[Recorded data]
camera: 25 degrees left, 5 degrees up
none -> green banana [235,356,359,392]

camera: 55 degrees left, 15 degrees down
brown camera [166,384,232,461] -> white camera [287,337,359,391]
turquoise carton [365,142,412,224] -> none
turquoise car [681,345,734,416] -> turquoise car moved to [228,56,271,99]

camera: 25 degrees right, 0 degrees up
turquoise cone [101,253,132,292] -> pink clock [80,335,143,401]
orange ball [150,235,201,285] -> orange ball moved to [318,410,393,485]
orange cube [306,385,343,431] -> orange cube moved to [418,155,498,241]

==

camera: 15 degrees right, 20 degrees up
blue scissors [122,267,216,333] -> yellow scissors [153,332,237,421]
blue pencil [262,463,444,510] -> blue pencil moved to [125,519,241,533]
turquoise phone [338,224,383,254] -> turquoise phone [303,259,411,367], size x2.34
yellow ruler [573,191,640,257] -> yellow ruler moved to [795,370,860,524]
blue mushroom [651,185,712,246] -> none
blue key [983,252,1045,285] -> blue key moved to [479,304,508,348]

- [Instructions to follow]: Copy the lines of the data above exactly as written, beginning with the line containing "none -> green banana [235,356,359,392]" and ending with the line containing "orange cube [306,385,343,431]", and leave out all other lines.

- [Result]:
none -> green banana [235,356,359,392]

camera: 55 degrees left, 15 degrees down
brown camera [166,384,232,461] -> white camera [287,337,359,391]
turquoise carton [365,142,412,224] -> none
turquoise car [681,345,734,416] -> turquoise car moved to [228,56,271,99]

camera: 25 degrees right, 0 degrees up
turquoise cone [101,253,132,292] -> pink clock [80,335,143,401]
orange ball [150,235,201,285] -> orange ball moved to [318,410,393,485]
orange cube [306,385,343,431] -> orange cube moved to [418,155,498,241]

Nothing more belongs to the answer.